**PROBLEM DESCRIPTION**
Can you return every one of the records below line for line, with no changes at all?

[begin INPUT]

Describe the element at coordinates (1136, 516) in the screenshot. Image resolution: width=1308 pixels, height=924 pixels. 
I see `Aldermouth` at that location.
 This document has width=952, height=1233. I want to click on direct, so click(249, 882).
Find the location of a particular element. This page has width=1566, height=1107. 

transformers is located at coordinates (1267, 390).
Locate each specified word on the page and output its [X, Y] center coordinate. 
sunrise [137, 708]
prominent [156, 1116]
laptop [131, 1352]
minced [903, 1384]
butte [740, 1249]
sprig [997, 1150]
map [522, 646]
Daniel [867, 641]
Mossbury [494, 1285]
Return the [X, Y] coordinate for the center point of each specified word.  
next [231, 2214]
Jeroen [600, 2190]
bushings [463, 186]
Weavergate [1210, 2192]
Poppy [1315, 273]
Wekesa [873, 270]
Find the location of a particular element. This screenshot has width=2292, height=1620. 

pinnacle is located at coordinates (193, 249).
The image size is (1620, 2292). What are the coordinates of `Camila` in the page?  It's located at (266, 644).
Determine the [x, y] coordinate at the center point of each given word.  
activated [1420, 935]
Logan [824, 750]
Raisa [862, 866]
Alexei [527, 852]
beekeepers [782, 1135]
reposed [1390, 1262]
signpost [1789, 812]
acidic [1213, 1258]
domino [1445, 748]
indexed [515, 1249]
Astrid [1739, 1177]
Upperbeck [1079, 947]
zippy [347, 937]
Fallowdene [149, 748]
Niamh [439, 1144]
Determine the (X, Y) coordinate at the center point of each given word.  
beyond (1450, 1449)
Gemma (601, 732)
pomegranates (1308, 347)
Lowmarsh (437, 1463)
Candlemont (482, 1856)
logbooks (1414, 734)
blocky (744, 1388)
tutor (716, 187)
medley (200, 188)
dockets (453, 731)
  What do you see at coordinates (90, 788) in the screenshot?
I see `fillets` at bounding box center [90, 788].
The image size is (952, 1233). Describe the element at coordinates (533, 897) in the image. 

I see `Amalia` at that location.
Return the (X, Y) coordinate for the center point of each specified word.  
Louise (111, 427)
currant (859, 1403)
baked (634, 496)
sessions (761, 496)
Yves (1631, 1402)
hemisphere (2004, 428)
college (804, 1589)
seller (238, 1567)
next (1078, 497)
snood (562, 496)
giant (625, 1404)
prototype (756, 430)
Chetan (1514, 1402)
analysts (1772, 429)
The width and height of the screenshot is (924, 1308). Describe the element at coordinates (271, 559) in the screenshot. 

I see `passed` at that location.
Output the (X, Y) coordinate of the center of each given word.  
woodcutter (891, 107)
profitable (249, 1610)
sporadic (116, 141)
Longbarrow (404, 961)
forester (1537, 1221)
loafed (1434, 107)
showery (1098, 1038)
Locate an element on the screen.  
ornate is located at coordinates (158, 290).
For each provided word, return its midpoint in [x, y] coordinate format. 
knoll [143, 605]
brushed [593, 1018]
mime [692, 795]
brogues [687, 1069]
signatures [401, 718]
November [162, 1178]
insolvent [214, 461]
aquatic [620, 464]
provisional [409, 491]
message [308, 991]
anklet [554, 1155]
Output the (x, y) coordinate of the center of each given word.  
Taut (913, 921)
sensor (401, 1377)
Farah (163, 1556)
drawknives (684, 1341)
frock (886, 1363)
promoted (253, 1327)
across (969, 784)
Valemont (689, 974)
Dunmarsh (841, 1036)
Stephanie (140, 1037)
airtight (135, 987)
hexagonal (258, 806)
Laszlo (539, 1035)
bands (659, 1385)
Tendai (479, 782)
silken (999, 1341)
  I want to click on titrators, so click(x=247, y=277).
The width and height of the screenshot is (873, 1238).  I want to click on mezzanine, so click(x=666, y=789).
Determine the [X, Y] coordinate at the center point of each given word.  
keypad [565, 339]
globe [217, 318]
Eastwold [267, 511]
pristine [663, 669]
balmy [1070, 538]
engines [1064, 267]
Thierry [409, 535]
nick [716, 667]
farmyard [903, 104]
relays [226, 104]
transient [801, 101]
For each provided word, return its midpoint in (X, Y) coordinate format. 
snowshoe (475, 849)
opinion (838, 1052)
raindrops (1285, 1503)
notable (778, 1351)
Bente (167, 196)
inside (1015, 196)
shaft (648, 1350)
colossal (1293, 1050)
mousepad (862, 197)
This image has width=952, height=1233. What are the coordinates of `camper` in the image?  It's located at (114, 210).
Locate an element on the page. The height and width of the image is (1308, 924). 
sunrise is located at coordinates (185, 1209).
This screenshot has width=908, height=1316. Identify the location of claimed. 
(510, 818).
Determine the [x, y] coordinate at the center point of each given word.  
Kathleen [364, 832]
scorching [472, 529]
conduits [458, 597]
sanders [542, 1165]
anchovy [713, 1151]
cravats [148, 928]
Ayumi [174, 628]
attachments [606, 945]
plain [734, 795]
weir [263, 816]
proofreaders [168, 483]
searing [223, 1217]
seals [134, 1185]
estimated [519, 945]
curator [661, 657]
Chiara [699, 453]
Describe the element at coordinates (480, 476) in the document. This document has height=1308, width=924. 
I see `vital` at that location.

[end INPUT]

**EXERCISE RESPONSE**
Describe the element at coordinates (1136, 516) in the screenshot. Image resolution: width=1308 pixels, height=924 pixels. 
I see `Aldermouth` at that location.
 This document has width=952, height=1233. I want to click on direct, so click(249, 882).
Find the location of a particular element. This page has width=1566, height=1107. 

transformers is located at coordinates (1267, 390).
Locate each specified word on the page and output its [X, Y] center coordinate. 
sunrise [137, 708]
prominent [156, 1116]
laptop [131, 1352]
minced [903, 1384]
butte [740, 1249]
sprig [997, 1150]
map [522, 646]
Daniel [867, 641]
Mossbury [494, 1285]
Return the [X, Y] coordinate for the center point of each specified word.  
next [231, 2214]
Jeroen [600, 2190]
bushings [463, 186]
Weavergate [1210, 2192]
Poppy [1315, 273]
Wekesa [873, 270]
Find the location of a particular element. This screenshot has width=2292, height=1620. 

pinnacle is located at coordinates (193, 249).
The image size is (1620, 2292). What are the coordinates of `Camila` in the page?  It's located at (266, 644).
Determine the [x, y] coordinate at the center point of each given word.  
activated [1420, 935]
Logan [824, 750]
Raisa [862, 866]
Alexei [527, 852]
beekeepers [782, 1135]
reposed [1390, 1262]
signpost [1789, 812]
acidic [1213, 1258]
domino [1445, 748]
indexed [515, 1249]
Astrid [1739, 1177]
Upperbeck [1079, 947]
zippy [347, 937]
Fallowdene [149, 748]
Niamh [439, 1144]
Determine the (X, Y) coordinate at the center point of each given word.  
beyond (1450, 1449)
Gemma (601, 732)
pomegranates (1308, 347)
Lowmarsh (437, 1463)
Candlemont (482, 1856)
logbooks (1414, 734)
blocky (744, 1388)
tutor (716, 187)
medley (200, 188)
dockets (453, 731)
  What do you see at coordinates (90, 788) in the screenshot?
I see `fillets` at bounding box center [90, 788].
The image size is (952, 1233). Describe the element at coordinates (533, 897) in the image. 

I see `Amalia` at that location.
Return the (X, Y) coordinate for the center point of each specified word.  
Louise (111, 427)
currant (859, 1403)
baked (634, 496)
sessions (761, 496)
Yves (1631, 1402)
hemisphere (2004, 428)
college (804, 1589)
seller (238, 1567)
next (1078, 497)
snood (562, 496)
giant (625, 1404)
prototype (756, 430)
Chetan (1514, 1402)
analysts (1772, 429)
The width and height of the screenshot is (924, 1308). Describe the element at coordinates (271, 559) in the screenshot. 

I see `passed` at that location.
Output the (X, Y) coordinate of the center of each given word.  
woodcutter (891, 107)
profitable (249, 1610)
sporadic (116, 141)
Longbarrow (404, 961)
forester (1537, 1221)
loafed (1434, 107)
showery (1098, 1038)
Locate an element on the screen.  
ornate is located at coordinates (158, 290).
For each provided word, return its midpoint in [x, y] coordinate format. 
knoll [143, 605]
brushed [593, 1018]
mime [692, 795]
brogues [687, 1069]
signatures [401, 718]
November [162, 1178]
insolvent [214, 461]
aquatic [620, 464]
provisional [409, 491]
message [308, 991]
anklet [554, 1155]
Output the (x, y) coordinate of the center of each given word.  
Taut (913, 921)
sensor (401, 1377)
Farah (163, 1556)
drawknives (684, 1341)
frock (886, 1363)
promoted (253, 1327)
across (969, 784)
Valemont (689, 974)
Dunmarsh (841, 1036)
Stephanie (140, 1037)
airtight (135, 987)
hexagonal (258, 806)
Laszlo (539, 1035)
bands (659, 1385)
Tendai (479, 782)
silken (999, 1341)
  I want to click on titrators, so click(x=247, y=277).
The width and height of the screenshot is (873, 1238).  I want to click on mezzanine, so click(x=666, y=789).
Determine the [X, Y] coordinate at the center point of each given word.  
keypad [565, 339]
globe [217, 318]
Eastwold [267, 511]
pristine [663, 669]
balmy [1070, 538]
engines [1064, 267]
Thierry [409, 535]
nick [716, 667]
farmyard [903, 104]
relays [226, 104]
transient [801, 101]
For each provided word, return its midpoint in (X, Y) coordinate format. 
snowshoe (475, 849)
opinion (838, 1052)
raindrops (1285, 1503)
notable (778, 1351)
Bente (167, 196)
inside (1015, 196)
shaft (648, 1350)
colossal (1293, 1050)
mousepad (862, 197)
This image has width=952, height=1233. What are the coordinates of `camper` in the image?  It's located at (114, 210).
Locate an element on the page. The height and width of the image is (1308, 924). 
sunrise is located at coordinates (185, 1209).
This screenshot has width=908, height=1316. Identify the location of claimed. 
(510, 818).
Determine the [x, y] coordinate at the center point of each given word.  
Kathleen [364, 832]
scorching [472, 529]
conduits [458, 597]
sanders [542, 1165]
anchovy [713, 1151]
cravats [148, 928]
Ayumi [174, 628]
attachments [606, 945]
plain [734, 795]
weir [263, 816]
proofreaders [168, 483]
searing [223, 1217]
seals [134, 1185]
estimated [519, 945]
curator [661, 657]
Chiara [699, 453]
Describe the element at coordinates (480, 476) in the document. This document has height=1308, width=924. 
I see `vital` at that location.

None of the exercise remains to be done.